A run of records
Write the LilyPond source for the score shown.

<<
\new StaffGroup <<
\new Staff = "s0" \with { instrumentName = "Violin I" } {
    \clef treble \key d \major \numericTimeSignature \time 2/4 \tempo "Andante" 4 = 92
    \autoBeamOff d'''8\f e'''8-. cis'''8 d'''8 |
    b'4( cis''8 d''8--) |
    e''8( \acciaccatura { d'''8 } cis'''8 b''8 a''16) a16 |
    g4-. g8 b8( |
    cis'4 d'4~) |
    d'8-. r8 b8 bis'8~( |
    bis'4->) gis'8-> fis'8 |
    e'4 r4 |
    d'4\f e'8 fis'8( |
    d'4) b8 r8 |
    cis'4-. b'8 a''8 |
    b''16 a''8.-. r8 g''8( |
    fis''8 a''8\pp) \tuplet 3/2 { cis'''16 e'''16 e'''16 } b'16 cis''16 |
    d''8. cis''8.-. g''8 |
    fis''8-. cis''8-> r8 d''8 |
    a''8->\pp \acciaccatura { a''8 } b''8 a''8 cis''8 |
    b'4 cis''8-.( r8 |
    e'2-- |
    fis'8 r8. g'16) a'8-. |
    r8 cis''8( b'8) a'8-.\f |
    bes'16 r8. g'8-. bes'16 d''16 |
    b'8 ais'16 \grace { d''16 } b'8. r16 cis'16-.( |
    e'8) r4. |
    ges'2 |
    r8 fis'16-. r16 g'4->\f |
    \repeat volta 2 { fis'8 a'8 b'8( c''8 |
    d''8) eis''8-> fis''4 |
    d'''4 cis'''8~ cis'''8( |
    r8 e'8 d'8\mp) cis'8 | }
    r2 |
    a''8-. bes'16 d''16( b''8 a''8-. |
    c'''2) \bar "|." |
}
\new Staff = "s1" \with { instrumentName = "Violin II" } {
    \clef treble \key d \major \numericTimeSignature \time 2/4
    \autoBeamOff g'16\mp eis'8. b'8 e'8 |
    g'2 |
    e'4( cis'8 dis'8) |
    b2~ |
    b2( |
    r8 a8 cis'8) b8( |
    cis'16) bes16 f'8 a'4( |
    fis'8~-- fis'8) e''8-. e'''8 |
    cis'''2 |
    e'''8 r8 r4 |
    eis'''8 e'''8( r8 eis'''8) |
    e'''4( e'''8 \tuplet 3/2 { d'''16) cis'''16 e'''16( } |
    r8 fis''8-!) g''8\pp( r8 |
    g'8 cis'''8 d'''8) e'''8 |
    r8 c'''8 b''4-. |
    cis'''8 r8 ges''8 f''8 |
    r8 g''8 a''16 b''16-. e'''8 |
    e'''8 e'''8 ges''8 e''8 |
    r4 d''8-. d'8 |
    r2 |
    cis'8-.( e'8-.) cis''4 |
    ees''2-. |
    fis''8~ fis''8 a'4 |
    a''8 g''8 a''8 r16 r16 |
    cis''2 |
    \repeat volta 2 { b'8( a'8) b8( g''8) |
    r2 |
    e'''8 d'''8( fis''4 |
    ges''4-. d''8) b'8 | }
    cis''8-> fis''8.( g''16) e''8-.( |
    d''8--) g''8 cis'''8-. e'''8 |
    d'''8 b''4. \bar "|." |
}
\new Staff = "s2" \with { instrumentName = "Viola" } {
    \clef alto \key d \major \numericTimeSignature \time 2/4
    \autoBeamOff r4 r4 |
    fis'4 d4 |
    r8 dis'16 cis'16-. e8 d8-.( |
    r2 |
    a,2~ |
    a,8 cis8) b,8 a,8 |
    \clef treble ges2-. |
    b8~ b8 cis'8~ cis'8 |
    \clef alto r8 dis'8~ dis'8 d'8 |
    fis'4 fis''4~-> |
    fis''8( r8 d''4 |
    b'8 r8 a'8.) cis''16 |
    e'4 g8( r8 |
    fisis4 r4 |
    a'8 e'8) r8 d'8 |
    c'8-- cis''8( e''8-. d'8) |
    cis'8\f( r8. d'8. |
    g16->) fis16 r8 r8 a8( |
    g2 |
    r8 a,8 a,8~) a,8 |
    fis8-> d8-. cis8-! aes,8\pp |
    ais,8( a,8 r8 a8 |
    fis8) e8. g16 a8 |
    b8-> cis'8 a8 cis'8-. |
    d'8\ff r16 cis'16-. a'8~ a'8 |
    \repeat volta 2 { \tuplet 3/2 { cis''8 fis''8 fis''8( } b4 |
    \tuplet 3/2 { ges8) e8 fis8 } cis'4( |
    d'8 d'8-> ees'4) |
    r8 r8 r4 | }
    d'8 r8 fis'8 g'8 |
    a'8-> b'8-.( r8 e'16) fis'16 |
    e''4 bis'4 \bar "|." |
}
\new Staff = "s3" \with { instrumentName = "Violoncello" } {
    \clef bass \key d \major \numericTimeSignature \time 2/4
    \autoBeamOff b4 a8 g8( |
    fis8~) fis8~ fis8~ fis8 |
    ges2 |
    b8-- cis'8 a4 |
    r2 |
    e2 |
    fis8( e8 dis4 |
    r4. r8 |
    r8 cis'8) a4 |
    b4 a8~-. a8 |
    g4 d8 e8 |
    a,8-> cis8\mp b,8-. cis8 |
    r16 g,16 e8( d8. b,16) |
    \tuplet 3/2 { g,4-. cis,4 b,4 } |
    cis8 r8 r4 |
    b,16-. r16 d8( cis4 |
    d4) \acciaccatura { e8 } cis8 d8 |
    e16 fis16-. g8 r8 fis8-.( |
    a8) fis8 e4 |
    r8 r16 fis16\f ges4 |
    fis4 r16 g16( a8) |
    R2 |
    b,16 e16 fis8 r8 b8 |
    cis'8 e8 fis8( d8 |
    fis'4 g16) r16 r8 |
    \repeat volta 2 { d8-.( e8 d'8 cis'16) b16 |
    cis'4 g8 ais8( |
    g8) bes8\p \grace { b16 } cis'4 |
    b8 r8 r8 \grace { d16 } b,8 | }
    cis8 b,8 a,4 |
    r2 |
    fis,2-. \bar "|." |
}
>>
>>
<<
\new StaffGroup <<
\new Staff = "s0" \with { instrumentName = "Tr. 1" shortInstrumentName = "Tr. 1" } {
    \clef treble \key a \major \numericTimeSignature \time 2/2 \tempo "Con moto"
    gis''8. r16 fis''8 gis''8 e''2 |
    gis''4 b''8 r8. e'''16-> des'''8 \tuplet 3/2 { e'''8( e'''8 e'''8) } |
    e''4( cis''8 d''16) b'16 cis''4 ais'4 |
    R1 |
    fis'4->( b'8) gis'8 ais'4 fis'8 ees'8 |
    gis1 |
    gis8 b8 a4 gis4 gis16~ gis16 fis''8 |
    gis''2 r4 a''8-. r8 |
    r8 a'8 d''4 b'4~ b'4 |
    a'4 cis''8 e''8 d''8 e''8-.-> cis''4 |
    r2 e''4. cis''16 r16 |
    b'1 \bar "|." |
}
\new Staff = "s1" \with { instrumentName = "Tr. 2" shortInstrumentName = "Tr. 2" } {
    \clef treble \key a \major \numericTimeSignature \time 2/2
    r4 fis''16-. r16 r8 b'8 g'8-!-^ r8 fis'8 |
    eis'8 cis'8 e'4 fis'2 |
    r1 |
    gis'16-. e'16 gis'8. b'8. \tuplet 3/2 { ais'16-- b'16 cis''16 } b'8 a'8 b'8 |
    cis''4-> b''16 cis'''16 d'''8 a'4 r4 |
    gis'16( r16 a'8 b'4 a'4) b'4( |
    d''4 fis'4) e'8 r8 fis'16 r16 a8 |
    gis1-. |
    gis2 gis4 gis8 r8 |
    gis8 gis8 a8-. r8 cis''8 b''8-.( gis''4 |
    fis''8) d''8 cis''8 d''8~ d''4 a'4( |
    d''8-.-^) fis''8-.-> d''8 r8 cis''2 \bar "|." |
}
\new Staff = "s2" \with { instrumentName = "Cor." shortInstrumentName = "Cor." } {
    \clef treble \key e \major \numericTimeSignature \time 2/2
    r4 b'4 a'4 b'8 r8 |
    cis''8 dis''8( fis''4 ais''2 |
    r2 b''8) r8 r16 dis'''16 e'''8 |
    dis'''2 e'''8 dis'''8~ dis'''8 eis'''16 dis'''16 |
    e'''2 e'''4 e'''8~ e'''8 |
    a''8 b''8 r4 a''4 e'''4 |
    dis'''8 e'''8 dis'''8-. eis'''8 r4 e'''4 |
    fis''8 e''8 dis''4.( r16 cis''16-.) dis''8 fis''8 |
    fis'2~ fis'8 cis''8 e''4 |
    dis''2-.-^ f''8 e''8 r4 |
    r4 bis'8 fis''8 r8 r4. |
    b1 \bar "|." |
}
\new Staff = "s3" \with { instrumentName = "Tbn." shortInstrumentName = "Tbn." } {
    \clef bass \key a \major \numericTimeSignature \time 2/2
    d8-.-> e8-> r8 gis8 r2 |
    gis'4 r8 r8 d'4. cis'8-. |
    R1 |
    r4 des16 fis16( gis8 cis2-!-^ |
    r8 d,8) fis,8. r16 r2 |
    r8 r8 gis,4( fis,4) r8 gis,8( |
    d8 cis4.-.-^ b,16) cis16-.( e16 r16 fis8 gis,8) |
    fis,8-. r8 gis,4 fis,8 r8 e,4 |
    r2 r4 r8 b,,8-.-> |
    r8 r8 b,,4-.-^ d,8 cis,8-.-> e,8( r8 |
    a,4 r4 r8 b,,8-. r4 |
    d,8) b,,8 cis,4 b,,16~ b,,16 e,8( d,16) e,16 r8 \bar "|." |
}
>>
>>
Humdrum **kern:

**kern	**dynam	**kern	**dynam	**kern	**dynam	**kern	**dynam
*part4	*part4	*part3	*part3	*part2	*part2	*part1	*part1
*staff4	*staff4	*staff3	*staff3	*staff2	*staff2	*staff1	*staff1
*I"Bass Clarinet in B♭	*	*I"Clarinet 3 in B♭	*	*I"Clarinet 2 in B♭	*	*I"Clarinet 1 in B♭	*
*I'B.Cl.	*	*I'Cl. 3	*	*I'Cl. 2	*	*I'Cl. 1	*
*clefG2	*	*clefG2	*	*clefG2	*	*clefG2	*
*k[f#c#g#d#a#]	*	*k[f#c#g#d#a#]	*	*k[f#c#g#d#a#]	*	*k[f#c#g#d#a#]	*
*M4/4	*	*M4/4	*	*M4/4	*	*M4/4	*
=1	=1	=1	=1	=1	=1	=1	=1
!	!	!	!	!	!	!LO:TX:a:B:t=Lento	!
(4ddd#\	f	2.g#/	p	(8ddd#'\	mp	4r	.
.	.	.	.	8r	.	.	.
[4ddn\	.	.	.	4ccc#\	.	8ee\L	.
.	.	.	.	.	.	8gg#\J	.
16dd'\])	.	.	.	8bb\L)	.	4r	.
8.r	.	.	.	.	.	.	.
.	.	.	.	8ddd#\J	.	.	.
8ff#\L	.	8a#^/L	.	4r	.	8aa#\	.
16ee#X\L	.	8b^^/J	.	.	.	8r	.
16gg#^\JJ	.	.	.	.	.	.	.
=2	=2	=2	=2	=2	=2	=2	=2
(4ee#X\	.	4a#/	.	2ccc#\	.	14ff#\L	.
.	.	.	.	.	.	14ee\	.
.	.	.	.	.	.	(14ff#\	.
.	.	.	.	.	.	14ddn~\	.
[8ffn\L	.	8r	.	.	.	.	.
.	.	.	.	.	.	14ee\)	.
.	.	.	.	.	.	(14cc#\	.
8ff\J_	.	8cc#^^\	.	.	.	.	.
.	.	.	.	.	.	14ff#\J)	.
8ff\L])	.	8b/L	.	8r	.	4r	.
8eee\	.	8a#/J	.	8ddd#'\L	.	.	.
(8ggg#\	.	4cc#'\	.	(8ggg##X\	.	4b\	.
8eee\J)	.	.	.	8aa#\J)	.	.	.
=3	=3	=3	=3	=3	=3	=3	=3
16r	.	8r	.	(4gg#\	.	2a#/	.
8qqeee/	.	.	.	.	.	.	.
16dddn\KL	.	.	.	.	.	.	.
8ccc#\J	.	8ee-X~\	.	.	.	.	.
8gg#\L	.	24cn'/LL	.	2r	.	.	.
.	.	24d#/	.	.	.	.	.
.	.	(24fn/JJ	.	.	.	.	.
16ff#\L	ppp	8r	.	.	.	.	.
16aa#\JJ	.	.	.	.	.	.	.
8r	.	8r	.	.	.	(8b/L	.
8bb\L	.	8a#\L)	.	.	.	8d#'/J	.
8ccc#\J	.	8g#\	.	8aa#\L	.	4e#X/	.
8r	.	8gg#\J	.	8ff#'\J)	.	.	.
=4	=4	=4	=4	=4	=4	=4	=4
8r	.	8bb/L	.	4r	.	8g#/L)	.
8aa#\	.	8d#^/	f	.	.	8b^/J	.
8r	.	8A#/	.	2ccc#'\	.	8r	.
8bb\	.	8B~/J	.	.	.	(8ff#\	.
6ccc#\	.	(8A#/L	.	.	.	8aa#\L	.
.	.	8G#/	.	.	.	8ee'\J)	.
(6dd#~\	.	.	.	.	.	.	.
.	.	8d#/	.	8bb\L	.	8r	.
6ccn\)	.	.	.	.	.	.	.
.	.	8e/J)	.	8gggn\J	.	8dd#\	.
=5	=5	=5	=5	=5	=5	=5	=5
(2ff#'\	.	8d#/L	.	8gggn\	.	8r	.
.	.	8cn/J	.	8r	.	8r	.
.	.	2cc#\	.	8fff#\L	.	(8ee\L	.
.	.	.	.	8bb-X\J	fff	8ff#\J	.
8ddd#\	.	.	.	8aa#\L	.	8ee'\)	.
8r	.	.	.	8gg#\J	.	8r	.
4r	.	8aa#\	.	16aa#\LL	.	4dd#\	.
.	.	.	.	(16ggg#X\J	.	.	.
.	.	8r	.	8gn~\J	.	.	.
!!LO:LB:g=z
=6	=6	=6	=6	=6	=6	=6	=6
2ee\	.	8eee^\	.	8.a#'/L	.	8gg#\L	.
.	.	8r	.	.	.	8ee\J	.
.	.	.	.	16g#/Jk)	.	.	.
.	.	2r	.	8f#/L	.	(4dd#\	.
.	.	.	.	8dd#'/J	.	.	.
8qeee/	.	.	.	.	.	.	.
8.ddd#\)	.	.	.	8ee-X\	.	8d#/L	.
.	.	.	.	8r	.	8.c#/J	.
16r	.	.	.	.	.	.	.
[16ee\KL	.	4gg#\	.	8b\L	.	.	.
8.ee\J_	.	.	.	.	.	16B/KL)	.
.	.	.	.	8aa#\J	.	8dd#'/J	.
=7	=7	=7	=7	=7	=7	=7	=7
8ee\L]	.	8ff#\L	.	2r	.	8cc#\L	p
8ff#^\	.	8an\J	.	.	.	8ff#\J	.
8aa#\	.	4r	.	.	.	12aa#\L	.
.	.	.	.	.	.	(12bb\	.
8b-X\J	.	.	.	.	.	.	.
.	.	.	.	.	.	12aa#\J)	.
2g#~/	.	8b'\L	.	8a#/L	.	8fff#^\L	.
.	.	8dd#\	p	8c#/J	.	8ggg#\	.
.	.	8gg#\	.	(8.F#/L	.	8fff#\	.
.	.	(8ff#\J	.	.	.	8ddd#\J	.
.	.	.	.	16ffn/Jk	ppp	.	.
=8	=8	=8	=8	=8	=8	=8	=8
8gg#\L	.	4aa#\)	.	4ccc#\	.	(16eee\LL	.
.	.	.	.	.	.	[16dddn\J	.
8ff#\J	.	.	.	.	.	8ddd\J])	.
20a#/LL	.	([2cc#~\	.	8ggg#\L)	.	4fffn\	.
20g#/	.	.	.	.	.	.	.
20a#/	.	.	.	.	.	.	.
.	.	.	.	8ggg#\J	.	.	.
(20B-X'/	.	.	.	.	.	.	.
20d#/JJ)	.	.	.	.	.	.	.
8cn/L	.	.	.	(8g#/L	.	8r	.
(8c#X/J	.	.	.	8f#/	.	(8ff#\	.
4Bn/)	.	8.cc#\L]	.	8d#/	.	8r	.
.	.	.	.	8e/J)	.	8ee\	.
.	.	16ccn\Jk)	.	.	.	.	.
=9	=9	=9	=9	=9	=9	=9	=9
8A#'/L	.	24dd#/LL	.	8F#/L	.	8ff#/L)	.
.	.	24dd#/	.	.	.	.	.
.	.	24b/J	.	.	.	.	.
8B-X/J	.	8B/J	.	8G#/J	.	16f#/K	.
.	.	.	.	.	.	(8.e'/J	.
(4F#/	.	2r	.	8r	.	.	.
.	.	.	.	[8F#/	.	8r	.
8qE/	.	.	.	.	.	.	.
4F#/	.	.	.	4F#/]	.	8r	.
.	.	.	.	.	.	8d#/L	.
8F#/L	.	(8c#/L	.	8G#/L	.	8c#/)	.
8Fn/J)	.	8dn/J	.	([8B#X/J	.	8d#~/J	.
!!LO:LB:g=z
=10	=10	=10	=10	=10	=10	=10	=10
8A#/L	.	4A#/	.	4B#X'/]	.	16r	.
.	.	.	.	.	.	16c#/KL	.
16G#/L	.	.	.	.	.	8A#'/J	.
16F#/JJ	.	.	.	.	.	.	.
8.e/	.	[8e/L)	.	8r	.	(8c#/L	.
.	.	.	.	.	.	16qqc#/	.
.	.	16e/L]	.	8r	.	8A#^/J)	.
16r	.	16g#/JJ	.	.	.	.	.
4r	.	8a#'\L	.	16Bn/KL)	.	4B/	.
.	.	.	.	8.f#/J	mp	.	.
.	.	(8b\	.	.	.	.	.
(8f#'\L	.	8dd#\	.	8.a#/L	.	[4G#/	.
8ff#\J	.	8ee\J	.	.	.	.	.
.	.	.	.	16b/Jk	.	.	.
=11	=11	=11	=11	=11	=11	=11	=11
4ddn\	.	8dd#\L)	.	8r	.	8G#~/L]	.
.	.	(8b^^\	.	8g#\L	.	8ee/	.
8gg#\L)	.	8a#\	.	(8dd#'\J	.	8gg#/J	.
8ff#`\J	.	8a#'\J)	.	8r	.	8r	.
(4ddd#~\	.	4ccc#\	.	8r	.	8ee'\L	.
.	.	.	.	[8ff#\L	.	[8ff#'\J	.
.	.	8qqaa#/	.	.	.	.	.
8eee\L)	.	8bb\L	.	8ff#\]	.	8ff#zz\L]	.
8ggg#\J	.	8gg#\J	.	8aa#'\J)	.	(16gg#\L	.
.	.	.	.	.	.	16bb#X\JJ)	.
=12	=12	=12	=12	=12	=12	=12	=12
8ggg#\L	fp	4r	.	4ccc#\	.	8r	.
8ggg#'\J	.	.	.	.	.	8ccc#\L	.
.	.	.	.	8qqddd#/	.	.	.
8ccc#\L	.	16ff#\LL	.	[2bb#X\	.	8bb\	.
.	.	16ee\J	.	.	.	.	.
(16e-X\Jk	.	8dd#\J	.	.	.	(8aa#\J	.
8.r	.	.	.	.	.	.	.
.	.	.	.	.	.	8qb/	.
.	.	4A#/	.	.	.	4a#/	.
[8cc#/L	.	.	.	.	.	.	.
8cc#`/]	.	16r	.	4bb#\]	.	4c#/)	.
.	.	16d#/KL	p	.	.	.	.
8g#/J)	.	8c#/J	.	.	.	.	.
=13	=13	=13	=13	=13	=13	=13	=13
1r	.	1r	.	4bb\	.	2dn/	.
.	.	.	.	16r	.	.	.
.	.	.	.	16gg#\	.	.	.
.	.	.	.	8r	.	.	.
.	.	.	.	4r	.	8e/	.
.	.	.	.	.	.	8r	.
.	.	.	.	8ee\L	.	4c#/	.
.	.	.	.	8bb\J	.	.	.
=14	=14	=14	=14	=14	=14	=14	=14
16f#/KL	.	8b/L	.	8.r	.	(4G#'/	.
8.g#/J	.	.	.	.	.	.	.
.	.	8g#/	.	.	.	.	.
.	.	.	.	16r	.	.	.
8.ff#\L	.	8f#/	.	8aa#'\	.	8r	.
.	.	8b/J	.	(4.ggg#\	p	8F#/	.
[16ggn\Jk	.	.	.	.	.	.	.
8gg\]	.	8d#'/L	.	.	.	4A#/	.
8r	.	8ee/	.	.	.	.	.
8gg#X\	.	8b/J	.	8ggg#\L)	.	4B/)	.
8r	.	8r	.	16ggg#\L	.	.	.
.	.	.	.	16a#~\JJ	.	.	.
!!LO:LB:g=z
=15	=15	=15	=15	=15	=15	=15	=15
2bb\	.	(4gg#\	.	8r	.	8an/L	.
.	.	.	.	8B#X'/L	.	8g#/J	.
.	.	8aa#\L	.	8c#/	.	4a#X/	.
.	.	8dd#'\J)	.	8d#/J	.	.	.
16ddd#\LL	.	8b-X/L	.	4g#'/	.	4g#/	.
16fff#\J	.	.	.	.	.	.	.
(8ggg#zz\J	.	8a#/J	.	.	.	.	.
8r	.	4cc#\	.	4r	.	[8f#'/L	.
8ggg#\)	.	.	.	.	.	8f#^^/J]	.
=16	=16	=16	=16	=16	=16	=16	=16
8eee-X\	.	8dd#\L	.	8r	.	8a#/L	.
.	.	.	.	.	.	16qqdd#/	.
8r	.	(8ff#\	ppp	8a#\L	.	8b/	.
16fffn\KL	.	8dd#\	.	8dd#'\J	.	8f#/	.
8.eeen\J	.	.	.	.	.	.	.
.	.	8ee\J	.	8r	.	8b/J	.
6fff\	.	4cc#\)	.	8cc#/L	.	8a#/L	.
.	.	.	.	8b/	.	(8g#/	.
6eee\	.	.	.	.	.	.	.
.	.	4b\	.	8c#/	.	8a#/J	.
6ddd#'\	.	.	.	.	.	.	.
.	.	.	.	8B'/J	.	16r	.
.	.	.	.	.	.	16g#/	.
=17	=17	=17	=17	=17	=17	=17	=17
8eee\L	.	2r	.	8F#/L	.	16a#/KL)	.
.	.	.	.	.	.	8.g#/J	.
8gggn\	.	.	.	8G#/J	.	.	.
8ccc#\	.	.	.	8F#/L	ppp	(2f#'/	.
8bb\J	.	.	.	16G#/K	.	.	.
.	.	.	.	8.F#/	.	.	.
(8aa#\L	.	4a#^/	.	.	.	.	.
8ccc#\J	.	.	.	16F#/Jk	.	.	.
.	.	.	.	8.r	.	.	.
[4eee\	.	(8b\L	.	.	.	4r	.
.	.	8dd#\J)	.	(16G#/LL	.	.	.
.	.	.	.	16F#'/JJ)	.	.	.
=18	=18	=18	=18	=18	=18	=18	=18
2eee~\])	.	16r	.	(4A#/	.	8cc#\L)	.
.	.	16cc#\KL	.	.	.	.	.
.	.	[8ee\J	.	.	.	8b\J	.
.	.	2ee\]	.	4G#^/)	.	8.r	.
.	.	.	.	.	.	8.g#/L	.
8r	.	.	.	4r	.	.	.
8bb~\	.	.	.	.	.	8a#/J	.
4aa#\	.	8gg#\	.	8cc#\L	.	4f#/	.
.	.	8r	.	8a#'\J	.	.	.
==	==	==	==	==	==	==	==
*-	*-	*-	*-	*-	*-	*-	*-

— Task to complete —
Extract every line of the records that contains the word "major".

— Written solution —
    \clef treble \key d \major \numericTimeSignature \time 2/4 \tempo "Andante" 4 = 92
    \clef treble \key d \major \numericTimeSignature \time 2/4
    \clef alto \key d \major \numericTimeSignature \time 2/4
    \clef bass \key d \major \numericTimeSignature \time 2/4
    \clef treble \key a \major \numericTimeSignature \time 2/2 \tempo "Con moto"
    \clef treble \key a \major \numericTimeSignature \time 2/2
    \clef treble \key e \major \numericTimeSignature \time 2/2
    \clef bass \key a \major \numericTimeSignature \time 2/2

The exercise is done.